> _Task directions_: Print out the complete set of records below, exactly as they read.

Exercise inputs below:

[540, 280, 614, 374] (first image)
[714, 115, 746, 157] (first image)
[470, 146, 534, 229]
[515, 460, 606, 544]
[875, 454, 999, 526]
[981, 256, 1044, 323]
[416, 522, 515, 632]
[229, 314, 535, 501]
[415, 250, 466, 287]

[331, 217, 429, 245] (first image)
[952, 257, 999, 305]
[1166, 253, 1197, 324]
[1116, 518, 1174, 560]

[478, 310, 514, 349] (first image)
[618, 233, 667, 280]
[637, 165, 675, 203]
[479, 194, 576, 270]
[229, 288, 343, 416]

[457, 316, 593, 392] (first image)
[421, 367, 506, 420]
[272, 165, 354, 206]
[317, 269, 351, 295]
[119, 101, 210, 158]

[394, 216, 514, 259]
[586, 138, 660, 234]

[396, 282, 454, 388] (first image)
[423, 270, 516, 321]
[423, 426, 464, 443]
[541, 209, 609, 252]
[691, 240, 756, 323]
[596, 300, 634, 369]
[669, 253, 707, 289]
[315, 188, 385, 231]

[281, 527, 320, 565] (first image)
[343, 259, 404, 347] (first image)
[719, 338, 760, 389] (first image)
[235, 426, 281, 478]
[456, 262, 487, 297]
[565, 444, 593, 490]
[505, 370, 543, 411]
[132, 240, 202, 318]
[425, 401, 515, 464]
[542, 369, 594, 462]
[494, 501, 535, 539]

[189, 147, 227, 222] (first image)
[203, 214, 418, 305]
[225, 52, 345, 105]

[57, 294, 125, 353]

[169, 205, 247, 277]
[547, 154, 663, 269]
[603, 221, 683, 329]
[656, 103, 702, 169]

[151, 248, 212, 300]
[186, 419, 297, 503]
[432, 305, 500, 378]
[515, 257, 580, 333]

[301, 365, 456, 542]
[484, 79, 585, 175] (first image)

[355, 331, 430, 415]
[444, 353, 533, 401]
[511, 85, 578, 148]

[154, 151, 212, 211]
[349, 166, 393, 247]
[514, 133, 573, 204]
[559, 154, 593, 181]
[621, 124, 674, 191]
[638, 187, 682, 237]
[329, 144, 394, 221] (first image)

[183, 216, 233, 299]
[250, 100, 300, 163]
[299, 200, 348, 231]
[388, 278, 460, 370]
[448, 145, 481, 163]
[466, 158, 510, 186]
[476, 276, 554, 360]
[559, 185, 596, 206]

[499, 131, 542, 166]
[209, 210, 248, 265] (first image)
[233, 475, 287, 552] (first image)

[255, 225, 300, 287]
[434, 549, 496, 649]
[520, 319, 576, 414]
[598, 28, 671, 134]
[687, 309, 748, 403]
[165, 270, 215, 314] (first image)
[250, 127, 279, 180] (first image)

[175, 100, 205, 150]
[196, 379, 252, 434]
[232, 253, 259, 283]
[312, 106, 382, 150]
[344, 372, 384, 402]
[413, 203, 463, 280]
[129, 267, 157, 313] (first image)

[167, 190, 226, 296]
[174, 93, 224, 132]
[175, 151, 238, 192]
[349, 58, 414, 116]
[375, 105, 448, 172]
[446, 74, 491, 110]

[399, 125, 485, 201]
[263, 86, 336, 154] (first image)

End of Exercise inputs.

> _Answer space_:
[540, 280, 614, 374] (first image)
[714, 115, 746, 157] (first image)
[470, 146, 534, 229]
[515, 460, 606, 544]
[875, 454, 999, 526]
[981, 256, 1044, 323]
[416, 522, 515, 632]
[229, 314, 535, 501]
[415, 250, 466, 287]

[331, 217, 429, 245] (first image)
[952, 257, 999, 305]
[1166, 253, 1197, 324]
[1116, 518, 1174, 560]

[478, 310, 514, 349] (first image)
[618, 233, 667, 280]
[637, 165, 675, 203]
[479, 194, 576, 270]
[229, 288, 343, 416]

[457, 316, 593, 392] (first image)
[421, 367, 506, 420]
[272, 165, 354, 206]
[317, 269, 351, 295]
[119, 101, 210, 158]

[394, 216, 514, 259]
[586, 138, 660, 234]

[396, 282, 454, 388] (first image)
[423, 270, 516, 321]
[423, 426, 464, 443]
[541, 209, 609, 252]
[691, 240, 756, 323]
[596, 300, 634, 369]
[669, 253, 707, 289]
[315, 188, 385, 231]

[281, 527, 320, 565] (first image)
[343, 259, 404, 347] (first image)
[719, 338, 760, 389] (first image)
[235, 426, 281, 478]
[456, 262, 487, 297]
[565, 444, 593, 490]
[505, 370, 543, 411]
[132, 240, 202, 318]
[425, 401, 515, 464]
[542, 369, 594, 462]
[494, 501, 535, 539]

[189, 147, 227, 222] (first image)
[203, 214, 418, 305]
[225, 52, 345, 105]

[57, 294, 125, 353]

[169, 205, 247, 277]
[547, 154, 663, 269]
[603, 221, 683, 329]
[656, 103, 702, 169]

[151, 248, 212, 300]
[186, 419, 297, 503]
[432, 305, 500, 378]
[515, 257, 580, 333]

[301, 365, 456, 542]
[484, 79, 585, 175] (first image)

[355, 331, 430, 415]
[444, 353, 533, 401]
[511, 85, 578, 148]

[154, 151, 212, 211]
[349, 166, 393, 247]
[514, 133, 573, 204]
[559, 154, 593, 181]
[621, 124, 674, 191]
[638, 187, 682, 237]
[329, 144, 394, 221] (first image)

[183, 216, 233, 299]
[250, 100, 300, 163]
[299, 200, 348, 231]
[388, 278, 460, 370]
[448, 145, 481, 163]
[466, 158, 510, 186]
[476, 276, 554, 360]
[559, 185, 596, 206]

[499, 131, 542, 166]
[209, 210, 248, 265] (first image)
[233, 475, 287, 552] (first image)

[255, 225, 300, 287]
[434, 549, 496, 649]
[520, 319, 576, 414]
[598, 28, 671, 134]
[687, 309, 748, 403]
[165, 270, 215, 314] (first image)
[250, 127, 279, 180] (first image)

[175, 100, 205, 150]
[196, 379, 252, 434]
[232, 253, 259, 283]
[312, 106, 382, 150]
[344, 372, 384, 402]
[413, 203, 463, 280]
[129, 267, 157, 313] (first image)

[167, 190, 226, 296]
[174, 93, 224, 132]
[175, 151, 238, 192]
[349, 58, 414, 116]
[375, 105, 448, 172]
[446, 74, 491, 110]

[399, 125, 485, 201]
[263, 86, 336, 154] (first image)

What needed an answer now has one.